TASK TO COMPLETE
Both the line with "(838, 502) = (650, 361): turquoise" and the line with "(1076, 589) = (811, 334): white gift -> none" in the records below must appear in the output, along with every line between them, exactly and with nothing added.

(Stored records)
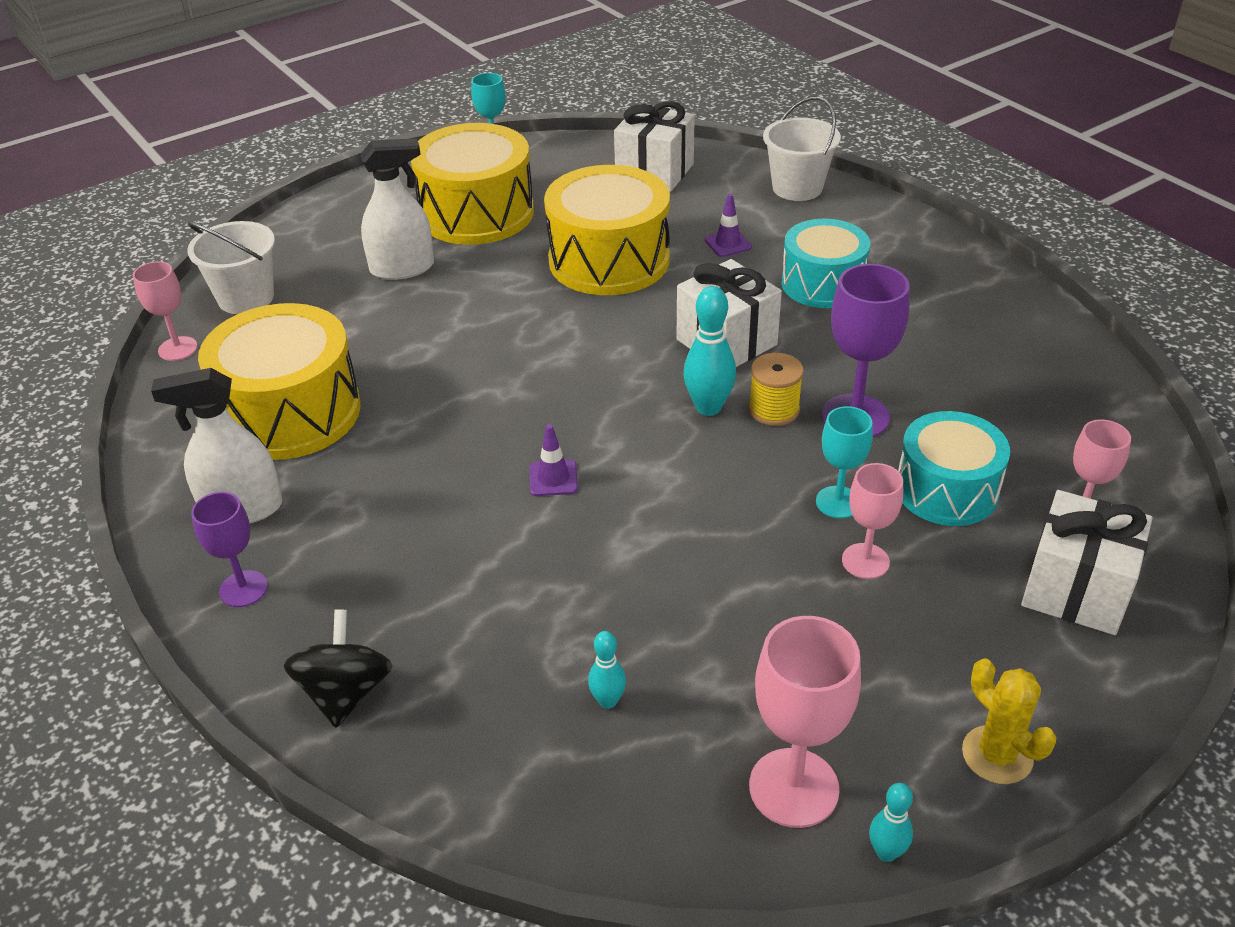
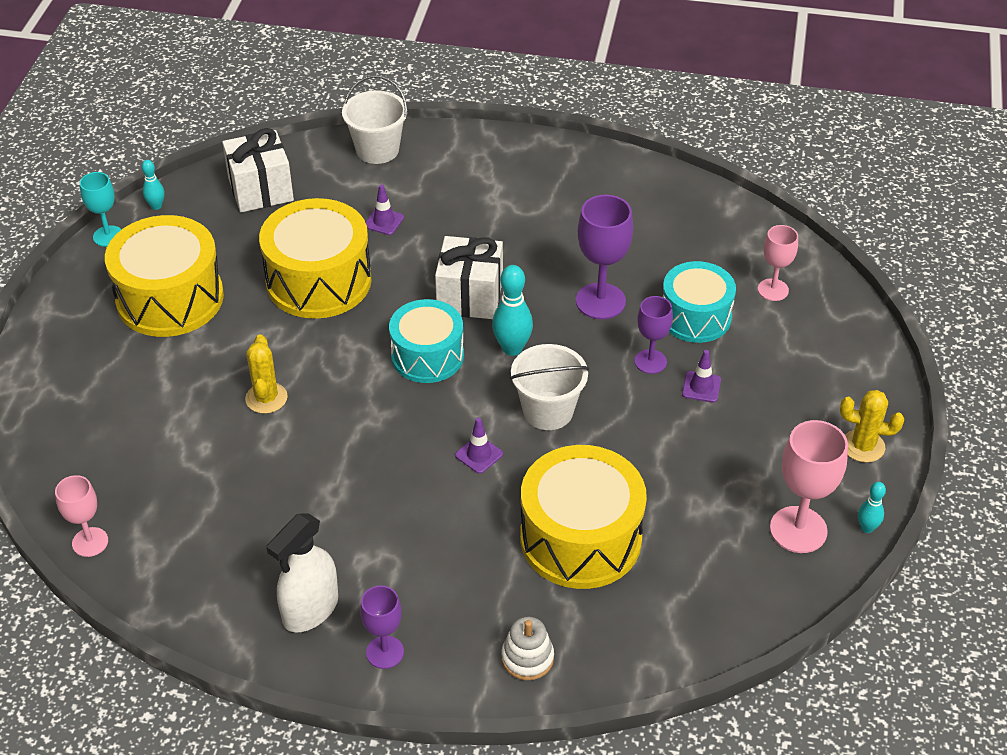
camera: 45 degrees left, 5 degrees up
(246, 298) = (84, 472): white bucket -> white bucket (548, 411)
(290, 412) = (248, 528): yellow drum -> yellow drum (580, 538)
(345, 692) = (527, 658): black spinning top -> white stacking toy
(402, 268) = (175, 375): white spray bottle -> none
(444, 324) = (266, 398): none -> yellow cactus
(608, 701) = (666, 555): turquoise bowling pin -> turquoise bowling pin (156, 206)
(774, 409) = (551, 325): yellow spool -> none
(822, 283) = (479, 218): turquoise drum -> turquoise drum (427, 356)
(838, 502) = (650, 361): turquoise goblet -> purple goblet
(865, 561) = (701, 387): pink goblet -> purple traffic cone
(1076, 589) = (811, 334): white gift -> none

---

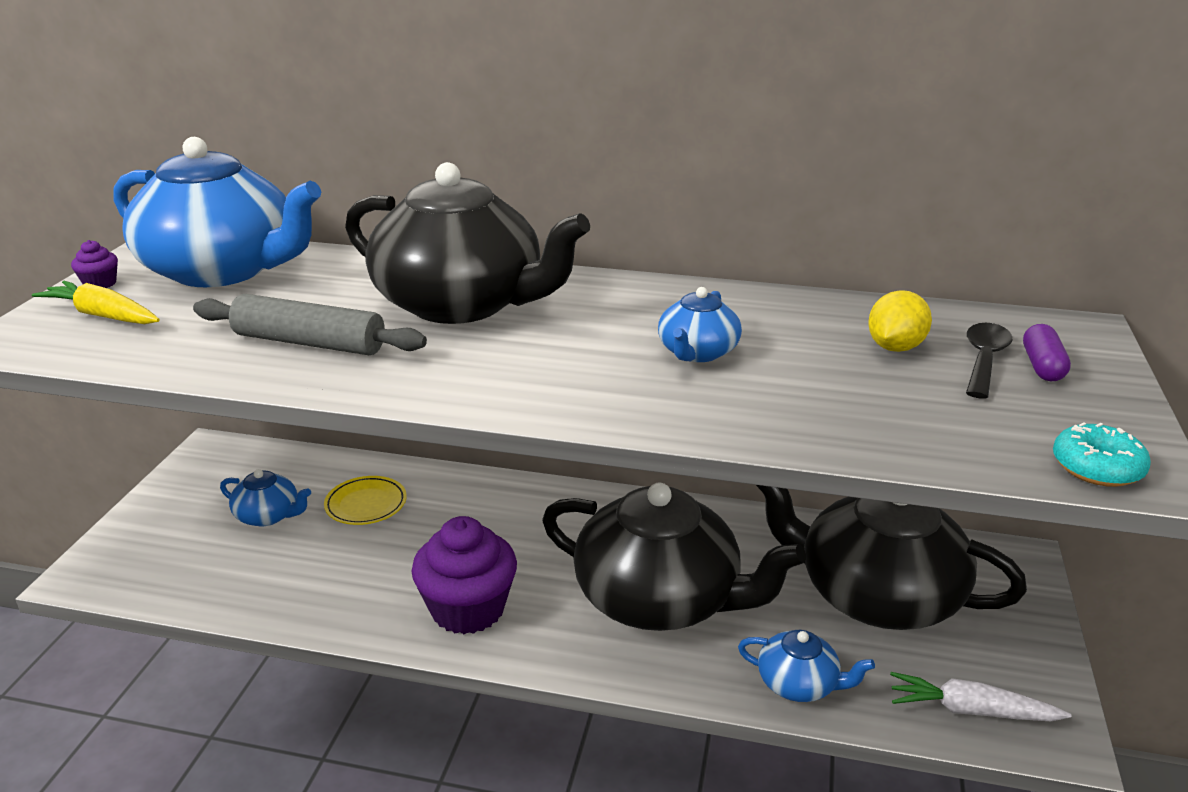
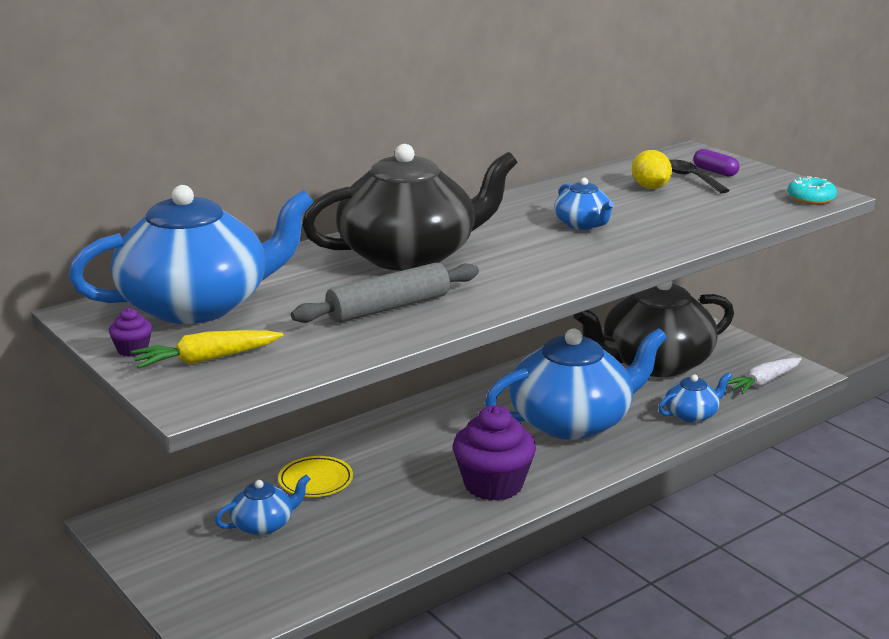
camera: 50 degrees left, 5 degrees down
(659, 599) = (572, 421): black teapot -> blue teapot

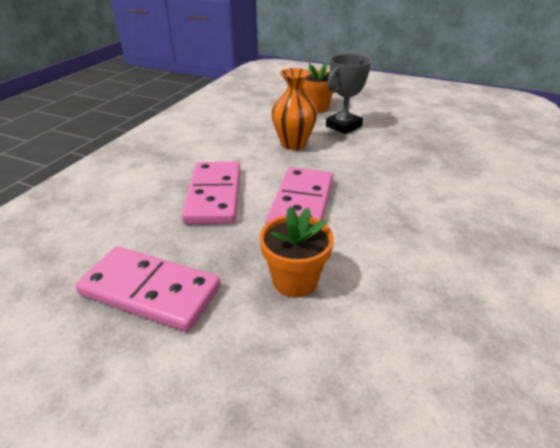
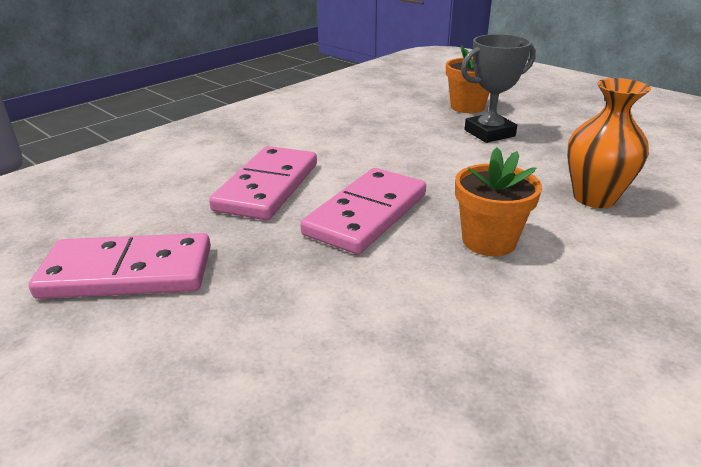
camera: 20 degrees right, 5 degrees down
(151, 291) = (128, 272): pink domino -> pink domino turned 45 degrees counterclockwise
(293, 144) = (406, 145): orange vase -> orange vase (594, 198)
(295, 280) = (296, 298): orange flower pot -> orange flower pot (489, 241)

RESULT FOR THIS TASK
(838, 502) = (650, 361): turquoise goblet -> purple goblet
(865, 561) = (701, 387): pink goblet -> purple traffic cone
(1076, 589) = (811, 334): white gift -> none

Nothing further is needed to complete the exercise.